§ **Directions**
Pictures in the material below are to be left out, and only the lines from the line with "turquoise mushroom: 4 -> 3" up to and including the line with "brown vase: 1 -> 0" are to be written out exactly.

§ **Provided records**
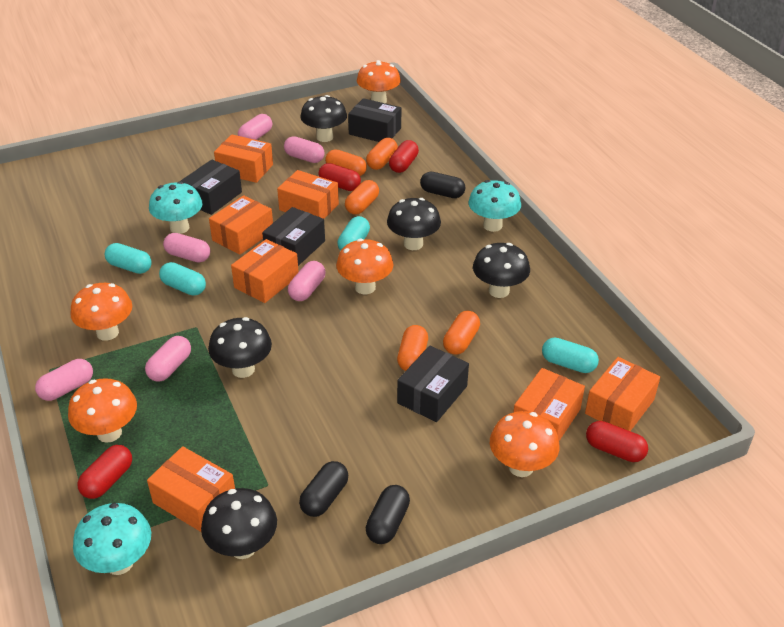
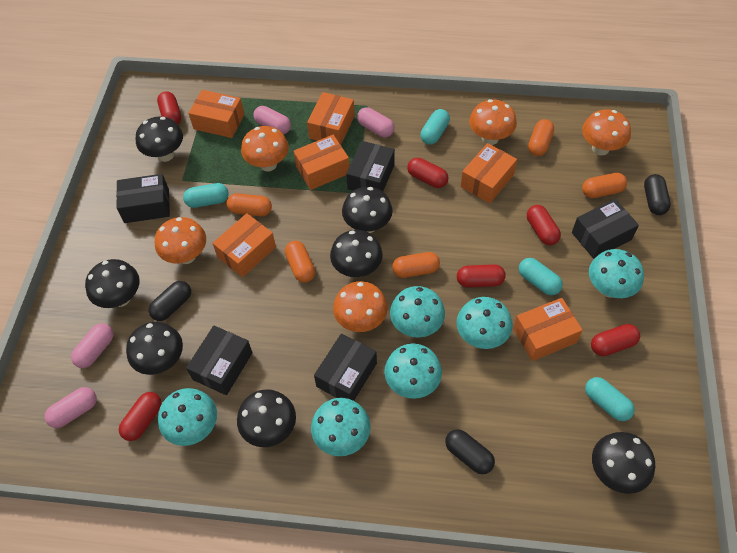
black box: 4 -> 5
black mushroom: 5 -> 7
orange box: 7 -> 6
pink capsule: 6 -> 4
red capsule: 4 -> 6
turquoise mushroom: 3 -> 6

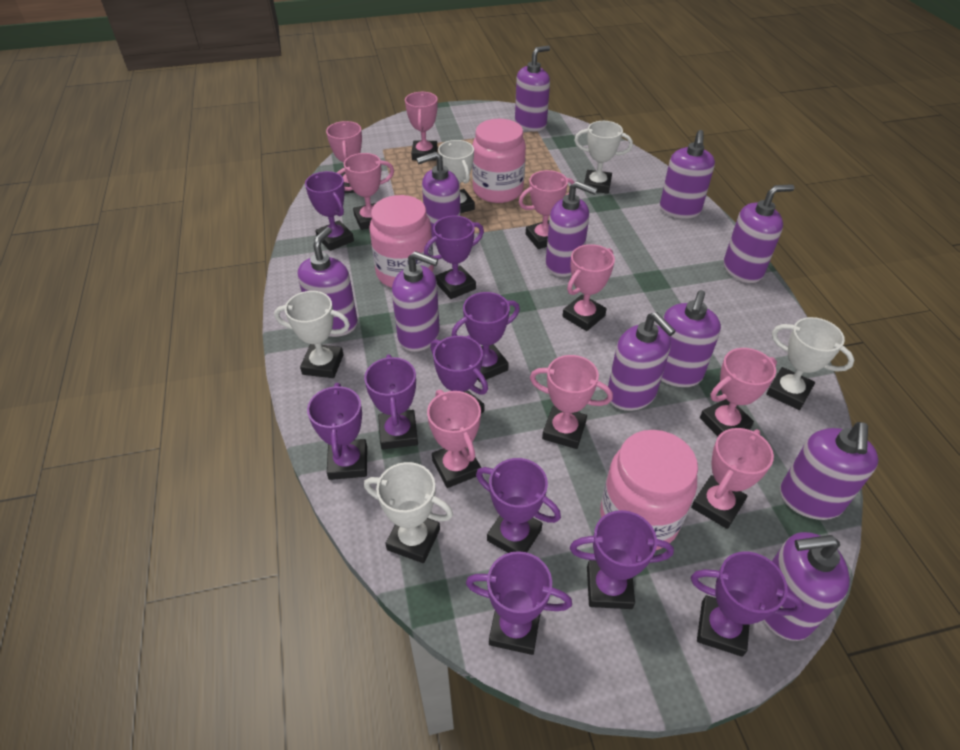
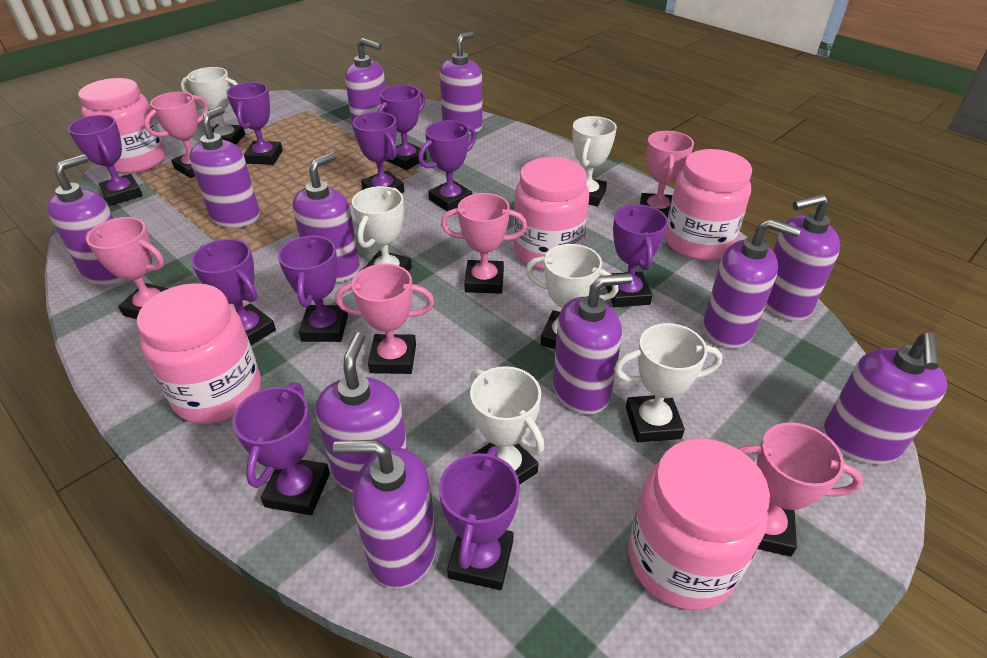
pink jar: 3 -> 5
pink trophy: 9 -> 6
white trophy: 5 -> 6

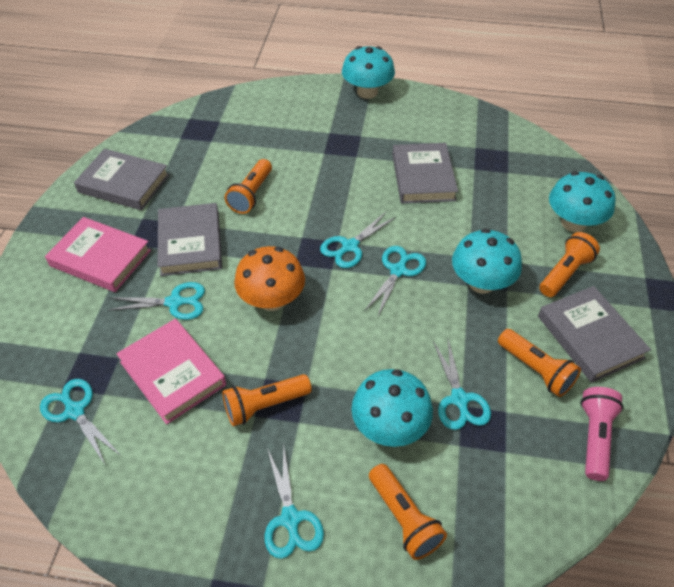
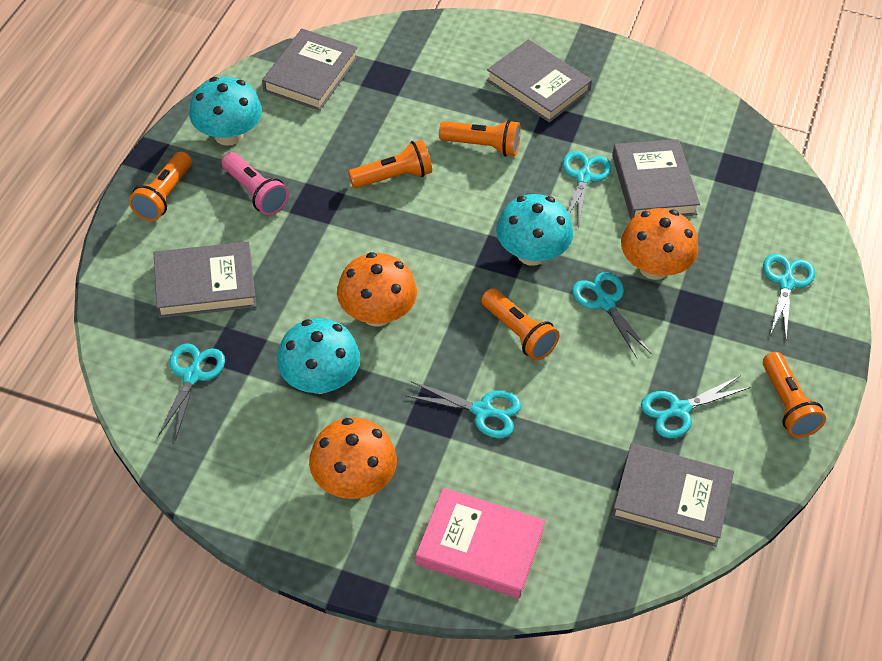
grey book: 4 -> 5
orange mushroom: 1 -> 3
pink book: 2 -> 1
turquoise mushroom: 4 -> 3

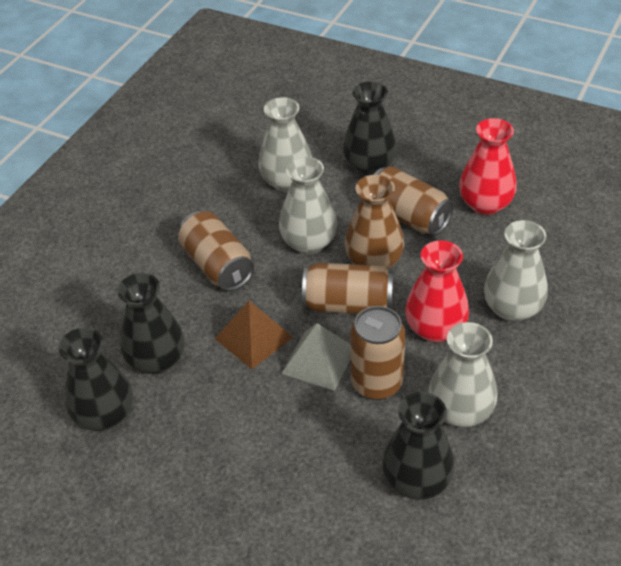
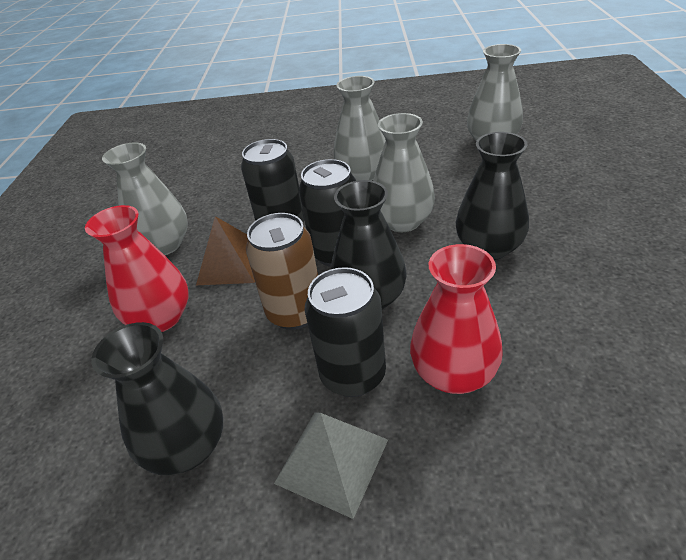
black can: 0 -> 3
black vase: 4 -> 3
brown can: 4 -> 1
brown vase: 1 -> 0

---

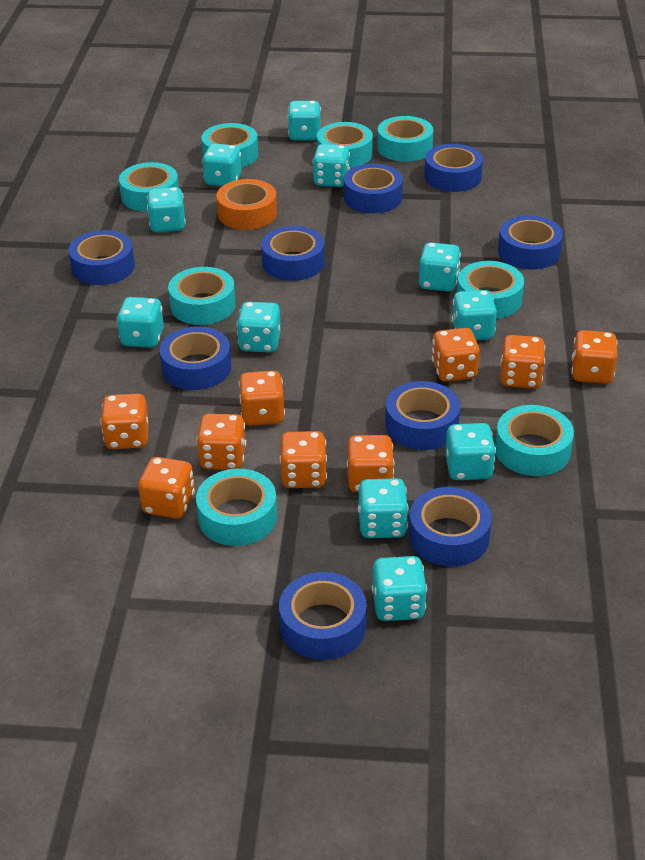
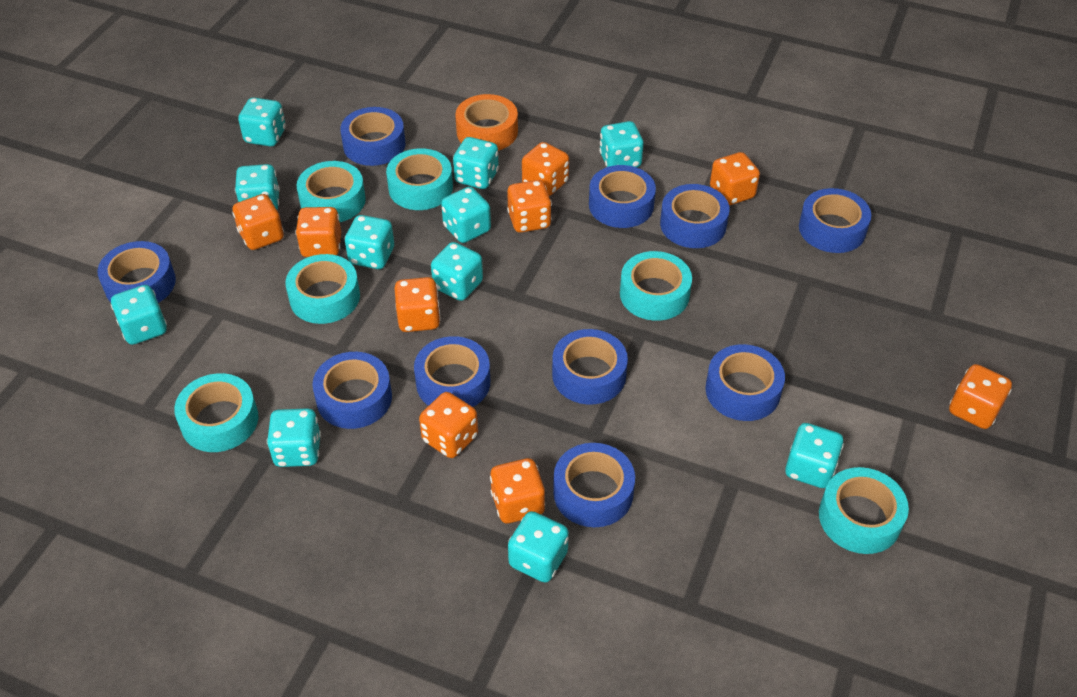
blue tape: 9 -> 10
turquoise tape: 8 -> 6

§ **Answer below**
turquoise mushroom: 4 -> 3

black can: 0 -> 3
black vase: 4 -> 3
brown can: 4 -> 1
brown vase: 1 -> 0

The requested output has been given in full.